Stored data:

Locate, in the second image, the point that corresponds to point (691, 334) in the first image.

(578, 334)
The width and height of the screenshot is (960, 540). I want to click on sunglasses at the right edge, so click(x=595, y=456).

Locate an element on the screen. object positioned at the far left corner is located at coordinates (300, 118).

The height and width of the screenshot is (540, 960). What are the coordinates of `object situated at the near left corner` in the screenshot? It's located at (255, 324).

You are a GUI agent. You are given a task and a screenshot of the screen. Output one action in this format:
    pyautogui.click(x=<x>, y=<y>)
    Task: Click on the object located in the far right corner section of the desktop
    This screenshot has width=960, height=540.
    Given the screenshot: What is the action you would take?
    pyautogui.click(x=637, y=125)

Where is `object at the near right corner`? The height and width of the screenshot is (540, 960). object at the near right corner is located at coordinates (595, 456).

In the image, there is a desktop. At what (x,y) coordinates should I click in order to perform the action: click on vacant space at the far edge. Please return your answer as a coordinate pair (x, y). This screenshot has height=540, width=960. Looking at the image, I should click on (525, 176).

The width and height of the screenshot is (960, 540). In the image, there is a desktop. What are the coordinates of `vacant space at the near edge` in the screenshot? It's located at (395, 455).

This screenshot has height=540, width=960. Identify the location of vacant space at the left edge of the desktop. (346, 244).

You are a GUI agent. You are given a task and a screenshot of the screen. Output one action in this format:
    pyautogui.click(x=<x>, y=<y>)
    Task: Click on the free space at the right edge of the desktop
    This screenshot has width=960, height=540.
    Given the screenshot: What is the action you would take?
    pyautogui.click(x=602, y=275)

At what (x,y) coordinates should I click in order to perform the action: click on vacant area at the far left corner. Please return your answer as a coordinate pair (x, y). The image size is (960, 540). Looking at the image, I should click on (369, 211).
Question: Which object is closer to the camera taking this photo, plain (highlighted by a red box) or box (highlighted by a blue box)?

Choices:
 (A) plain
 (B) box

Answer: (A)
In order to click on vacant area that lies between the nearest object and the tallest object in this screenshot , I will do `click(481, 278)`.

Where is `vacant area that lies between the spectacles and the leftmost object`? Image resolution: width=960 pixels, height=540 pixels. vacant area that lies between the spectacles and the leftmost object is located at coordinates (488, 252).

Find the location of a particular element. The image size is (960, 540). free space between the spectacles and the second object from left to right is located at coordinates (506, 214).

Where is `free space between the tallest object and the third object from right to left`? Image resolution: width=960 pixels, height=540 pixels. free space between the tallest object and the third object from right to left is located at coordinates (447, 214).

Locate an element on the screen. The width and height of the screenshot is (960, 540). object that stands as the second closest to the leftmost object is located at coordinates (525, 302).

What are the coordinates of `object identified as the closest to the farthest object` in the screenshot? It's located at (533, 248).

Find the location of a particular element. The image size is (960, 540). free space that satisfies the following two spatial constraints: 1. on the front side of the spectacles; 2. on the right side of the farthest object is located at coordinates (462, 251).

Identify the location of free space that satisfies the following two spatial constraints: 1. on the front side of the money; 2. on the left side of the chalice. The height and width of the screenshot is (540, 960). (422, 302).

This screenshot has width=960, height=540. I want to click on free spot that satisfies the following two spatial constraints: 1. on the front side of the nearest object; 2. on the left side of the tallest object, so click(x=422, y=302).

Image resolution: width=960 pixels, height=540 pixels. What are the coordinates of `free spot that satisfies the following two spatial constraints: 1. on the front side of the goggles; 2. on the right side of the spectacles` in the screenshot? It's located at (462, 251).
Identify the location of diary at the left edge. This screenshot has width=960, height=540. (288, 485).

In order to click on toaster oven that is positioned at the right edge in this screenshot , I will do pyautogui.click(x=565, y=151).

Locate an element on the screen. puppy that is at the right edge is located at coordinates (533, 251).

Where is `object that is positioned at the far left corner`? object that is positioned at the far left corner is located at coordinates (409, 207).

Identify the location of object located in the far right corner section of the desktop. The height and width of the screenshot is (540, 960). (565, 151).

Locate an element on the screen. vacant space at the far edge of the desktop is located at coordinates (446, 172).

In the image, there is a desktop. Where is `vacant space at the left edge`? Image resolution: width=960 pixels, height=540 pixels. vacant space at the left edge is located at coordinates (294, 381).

Short problem
Can you reproduce the listing above, substituting "empty space" for each "vacant space" and leaving everything else unchanged?

Finished exercise
Locate, in the second image, the point that corresponds to point (691, 334) in the first image.

(578, 334)
The width and height of the screenshot is (960, 540). I want to click on sunglasses at the right edge, so click(x=595, y=456).

Locate an element on the screen. object positioned at the far left corner is located at coordinates (300, 118).

The height and width of the screenshot is (540, 960). What are the coordinates of `object situated at the near left corner` in the screenshot? It's located at (255, 324).

You are a GUI agent. You are given a task and a screenshot of the screen. Output one action in this format:
    pyautogui.click(x=<x>, y=<y>)
    Task: Click on the object located in the far right corner section of the desktop
    This screenshot has width=960, height=540.
    Given the screenshot: What is the action you would take?
    pyautogui.click(x=637, y=125)

Where is `object at the near right corner`? The height and width of the screenshot is (540, 960). object at the near right corner is located at coordinates (595, 456).

In the image, there is a desktop. At what (x,y) coordinates should I click in order to perform the action: click on empty space at the far edge. Please return your answer as a coordinate pair (x, y). This screenshot has height=540, width=960. Looking at the image, I should click on (525, 176).

The width and height of the screenshot is (960, 540). In the image, there is a desktop. What are the coordinates of `empty space at the near edge` in the screenshot? It's located at (395, 455).

This screenshot has height=540, width=960. Identify the location of empty space at the left edge of the desktop. (346, 244).

You are a GUI agent. You are given a task and a screenshot of the screen. Output one action in this format:
    pyautogui.click(x=<x>, y=<y>)
    Task: Click on the free space at the right edge of the desktop
    This screenshot has width=960, height=540.
    Given the screenshot: What is the action you would take?
    pyautogui.click(x=602, y=275)

At what (x,y) coordinates should I click in order to perform the action: click on vacant area at the far left corner. Please return your answer as a coordinate pair (x, y). The image size is (960, 540). Looking at the image, I should click on (369, 211).
Question: Which object is closer to the camera taking this photo, plain (highlighted by a red box) or box (highlighted by a blue box)?

Choices:
 (A) plain
 (B) box

Answer: (A)
In order to click on vacant area that lies between the nearest object and the tallest object in this screenshot , I will do `click(481, 278)`.

Where is `vacant area that lies between the spectacles and the leftmost object`? Image resolution: width=960 pixels, height=540 pixels. vacant area that lies between the spectacles and the leftmost object is located at coordinates (488, 252).

Find the location of a particular element. The image size is (960, 540). free space between the spectacles and the second object from left to right is located at coordinates (506, 214).

Where is `free space between the tallest object and the third object from right to left`? Image resolution: width=960 pixels, height=540 pixels. free space between the tallest object and the third object from right to left is located at coordinates (447, 214).

Locate an element on the screen. The width and height of the screenshot is (960, 540). object that stands as the second closest to the leftmost object is located at coordinates (525, 302).

What are the coordinates of `object identified as the closest to the farthest object` in the screenshot? It's located at (533, 248).

Find the location of a particular element. The image size is (960, 540). free space that satisfies the following two spatial constraints: 1. on the front side of the spectacles; 2. on the right side of the farthest object is located at coordinates (462, 251).

Identify the location of free space that satisfies the following two spatial constraints: 1. on the front side of the money; 2. on the left side of the chalice. The height and width of the screenshot is (540, 960). (422, 302).

This screenshot has width=960, height=540. I want to click on free spot that satisfies the following two spatial constraints: 1. on the front side of the nearest object; 2. on the left side of the tallest object, so click(x=422, y=302).

Image resolution: width=960 pixels, height=540 pixels. What are the coordinates of `free spot that satisfies the following two spatial constraints: 1. on the front side of the goggles; 2. on the right side of the spectacles` in the screenshot? It's located at (462, 251).
Identify the location of diary at the left edge. This screenshot has width=960, height=540. (288, 485).

In order to click on toaster oven that is positioned at the right edge in this screenshot , I will do pyautogui.click(x=565, y=151).

Locate an element on the screen. puppy that is at the right edge is located at coordinates (533, 251).

Where is `object that is positioned at the far left corner`? object that is positioned at the far left corner is located at coordinates (409, 207).

Identify the location of object located in the far right corner section of the desktop. The height and width of the screenshot is (540, 960). (565, 151).

Locate an element on the screen. empty space at the far edge of the desktop is located at coordinates (446, 172).

In the image, there is a desktop. Where is `empty space at the left edge`? Image resolution: width=960 pixels, height=540 pixels. empty space at the left edge is located at coordinates (294, 381).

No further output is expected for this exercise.